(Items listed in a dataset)
--- start ---
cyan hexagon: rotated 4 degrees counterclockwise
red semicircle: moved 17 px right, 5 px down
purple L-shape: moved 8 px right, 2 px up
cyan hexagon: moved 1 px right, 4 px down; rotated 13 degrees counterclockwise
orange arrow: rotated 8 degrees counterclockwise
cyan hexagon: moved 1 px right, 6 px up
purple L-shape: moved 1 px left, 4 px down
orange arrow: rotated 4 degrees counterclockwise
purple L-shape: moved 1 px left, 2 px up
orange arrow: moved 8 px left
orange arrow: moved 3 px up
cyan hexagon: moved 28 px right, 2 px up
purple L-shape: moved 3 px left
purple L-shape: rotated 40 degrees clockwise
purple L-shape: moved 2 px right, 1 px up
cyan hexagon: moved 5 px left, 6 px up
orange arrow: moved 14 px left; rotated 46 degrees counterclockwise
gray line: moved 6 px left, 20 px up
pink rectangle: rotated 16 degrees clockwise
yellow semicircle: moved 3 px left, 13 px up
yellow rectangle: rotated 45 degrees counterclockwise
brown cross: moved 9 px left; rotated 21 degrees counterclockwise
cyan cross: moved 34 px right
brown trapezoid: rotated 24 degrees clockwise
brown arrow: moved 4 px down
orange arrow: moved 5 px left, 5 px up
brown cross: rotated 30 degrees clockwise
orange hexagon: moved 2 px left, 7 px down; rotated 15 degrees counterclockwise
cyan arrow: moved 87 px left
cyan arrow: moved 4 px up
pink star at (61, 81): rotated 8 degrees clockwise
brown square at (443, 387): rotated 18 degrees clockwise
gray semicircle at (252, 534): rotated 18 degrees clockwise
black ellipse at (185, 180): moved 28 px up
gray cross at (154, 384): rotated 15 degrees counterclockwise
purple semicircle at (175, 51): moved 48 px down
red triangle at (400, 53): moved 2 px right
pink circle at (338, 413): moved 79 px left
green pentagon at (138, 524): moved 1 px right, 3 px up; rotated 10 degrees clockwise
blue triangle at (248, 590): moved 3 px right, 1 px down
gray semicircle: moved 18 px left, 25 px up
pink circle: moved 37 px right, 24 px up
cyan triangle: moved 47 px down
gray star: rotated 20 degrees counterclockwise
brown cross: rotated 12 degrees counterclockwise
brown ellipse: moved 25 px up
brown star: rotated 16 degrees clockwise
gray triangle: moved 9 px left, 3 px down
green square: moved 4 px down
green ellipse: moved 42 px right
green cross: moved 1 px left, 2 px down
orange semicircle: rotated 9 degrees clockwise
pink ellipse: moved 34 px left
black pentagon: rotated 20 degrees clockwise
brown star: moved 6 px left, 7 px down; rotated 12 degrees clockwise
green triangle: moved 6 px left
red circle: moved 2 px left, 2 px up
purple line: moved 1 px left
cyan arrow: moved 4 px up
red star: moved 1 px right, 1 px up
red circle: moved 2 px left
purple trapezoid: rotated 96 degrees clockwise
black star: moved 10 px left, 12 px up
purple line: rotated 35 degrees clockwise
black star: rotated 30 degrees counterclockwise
--- end ---
__Stated task__
Copy every record above word for word, one line per record, in the same order.

__The output__
cyan hexagon: rotated 4 degrees counterclockwise
red semicircle: moved 17 px right, 5 px down
purple L-shape: moved 8 px right, 2 px up
cyan hexagon: moved 1 px right, 4 px down; rotated 13 degrees counterclockwise
orange arrow: rotated 8 degrees counterclockwise
cyan hexagon: moved 1 px right, 6 px up
purple L-shape: moved 1 px left, 4 px down
orange arrow: rotated 4 degrees counterclockwise
purple L-shape: moved 1 px left, 2 px up
orange arrow: moved 8 px left
orange arrow: moved 3 px up
cyan hexagon: moved 28 px right, 2 px up
purple L-shape: moved 3 px left
purple L-shape: rotated 40 degrees clockwise
purple L-shape: moved 2 px right, 1 px up
cyan hexagon: moved 5 px left, 6 px up
orange arrow: moved 14 px left; rotated 46 degrees counterclockwise
gray line: moved 6 px left, 20 px up
pink rectangle: rotated 16 degrees clockwise
yellow semicircle: moved 3 px left, 13 px up
yellow rectangle: rotated 45 degrees counterclockwise
brown cross: moved 9 px left; rotated 21 degrees counterclockwise
cyan cross: moved 34 px right
brown trapezoid: rotated 24 degrees clockwise
brown arrow: moved 4 px down
orange arrow: moved 5 px left, 5 px up
brown cross: rotated 30 degrees clockwise
orange hexagon: moved 2 px left, 7 px down; rotated 15 degrees counterclockwise
cyan arrow: moved 87 px left
cyan arrow: moved 4 px up
pink star at (61, 81): rotated 8 degrees clockwise
brown square at (443, 387): rotated 18 degrees clockwise
gray semicircle at (252, 534): rotated 18 degrees clockwise
black ellipse at (185, 180): moved 28 px up
gray cross at (154, 384): rotated 15 degrees counterclockwise
purple semicircle at (175, 51): moved 48 px down
red triangle at (400, 53): moved 2 px right
pink circle at (338, 413): moved 79 px left
green pentagon at (138, 524): moved 1 px right, 3 px up; rotated 10 degrees clockwise
blue triangle at (248, 590): moved 3 px right, 1 px down
gray semicircle: moved 18 px left, 25 px up
pink circle: moved 37 px right, 24 px up
cyan triangle: moved 47 px down
gray star: rotated 20 degrees counterclockwise
brown cross: rotated 12 degrees counterclockwise
brown ellipse: moved 25 px up
brown star: rotated 16 degrees clockwise
gray triangle: moved 9 px left, 3 px down
green square: moved 4 px down
green ellipse: moved 42 px right
green cross: moved 1 px left, 2 px down
orange semicircle: rotated 9 degrees clockwise
pink ellipse: moved 34 px left
black pentagon: rotated 20 degrees clockwise
brown star: moved 6 px left, 7 px down; rotated 12 degrees clockwise
green triangle: moved 6 px left
red circle: moved 2 px left, 2 px up
purple line: moved 1 px left
cyan arrow: moved 4 px up
red star: moved 1 px right, 1 px up
red circle: moved 2 px left
purple trapezoid: rotated 96 degrees clockwise
black star: moved 10 px left, 12 px up
purple line: rotated 35 degrees clockwise
black star: rotated 30 degrees counterclockwise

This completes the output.